Your assignment — Repeat each record exactly. Any picture gets left out.

Supplied records —

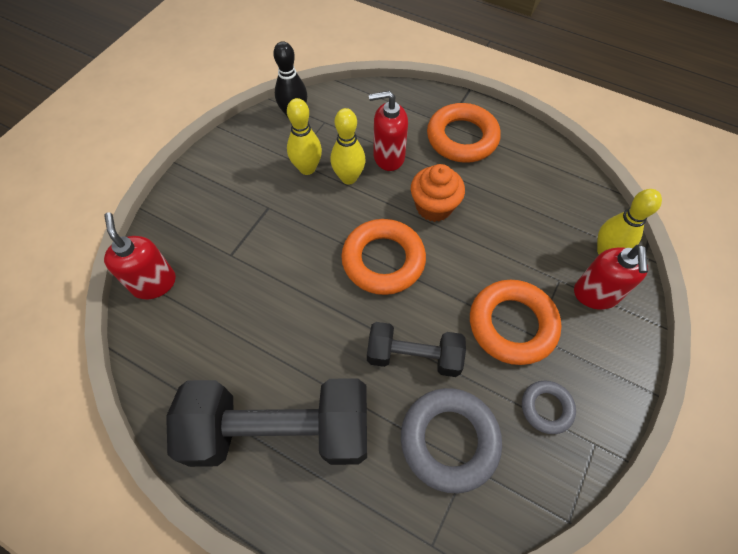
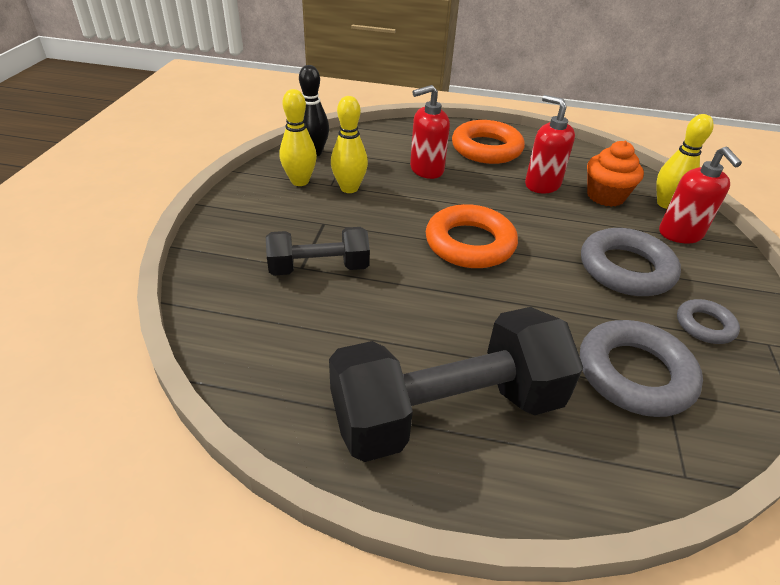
camera: 20 degrees left, 20 degrees down
(154, 283) = (220, 307): red soap dispenser -> red soap dispenser (542, 184)
(349, 178) = (396, 189): yellow bowling pin -> yellow bowling pin (300, 181)
(413, 356) = (550, 312): black dumbbell -> black dumbbell (319, 268)
(434, 207) = (493, 197): orange cupcake -> orange cupcake (605, 196)
(512, 325) = (626, 269): orange ring -> grey ring

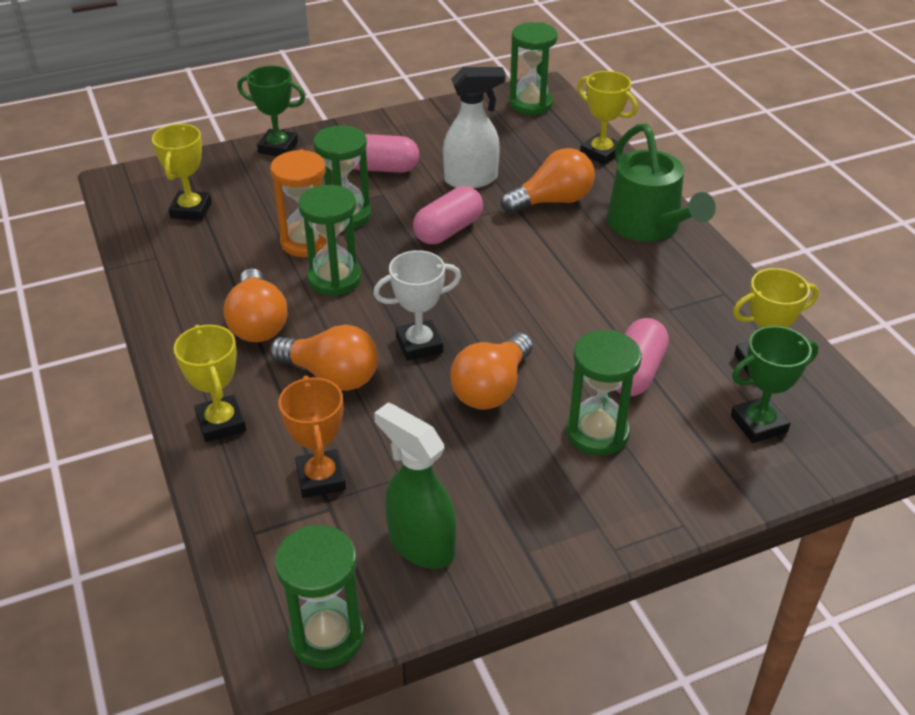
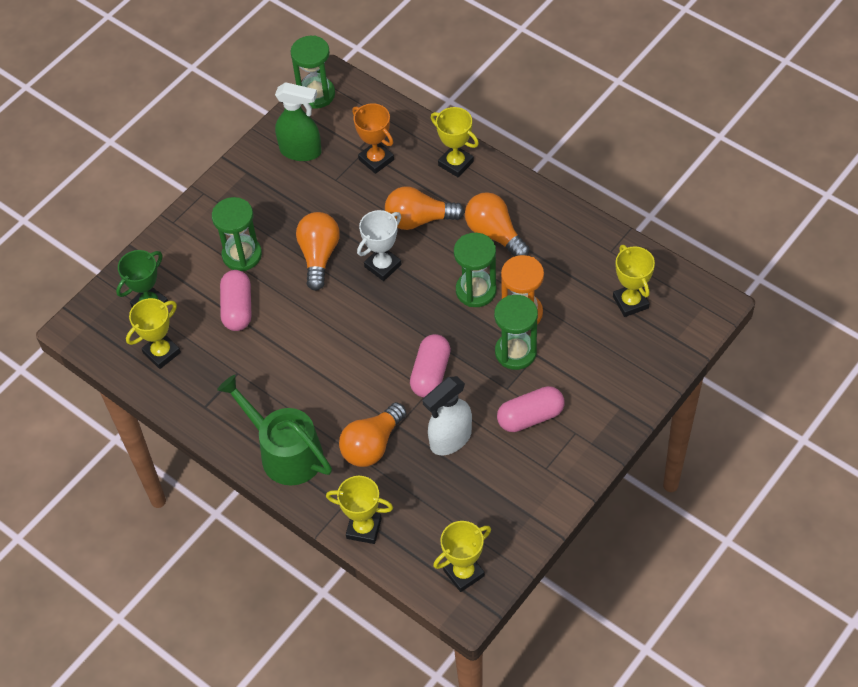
camera: 155 degrees right, 15 degrees up
(278, 147) = (631, 400): green trophy -> none
(531, 104) = (464, 573): green hourglass -> yellow trophy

Solution to this exercise —
camera: 20 degrees left, 20 degrees down
(154, 283) = (220, 307): red soap dispenser -> red soap dispenser (542, 184)
(349, 178) = (396, 189): yellow bowling pin -> yellow bowling pin (300, 181)
(413, 356) = (550, 312): black dumbbell -> black dumbbell (319, 268)
(434, 207) = (493, 197): orange cupcake -> orange cupcake (605, 196)
(512, 325) = (626, 269): orange ring -> grey ring

camera: 155 degrees right, 15 degrees up
(278, 147) = (631, 400): green trophy -> none
(531, 104) = (464, 573): green hourglass -> yellow trophy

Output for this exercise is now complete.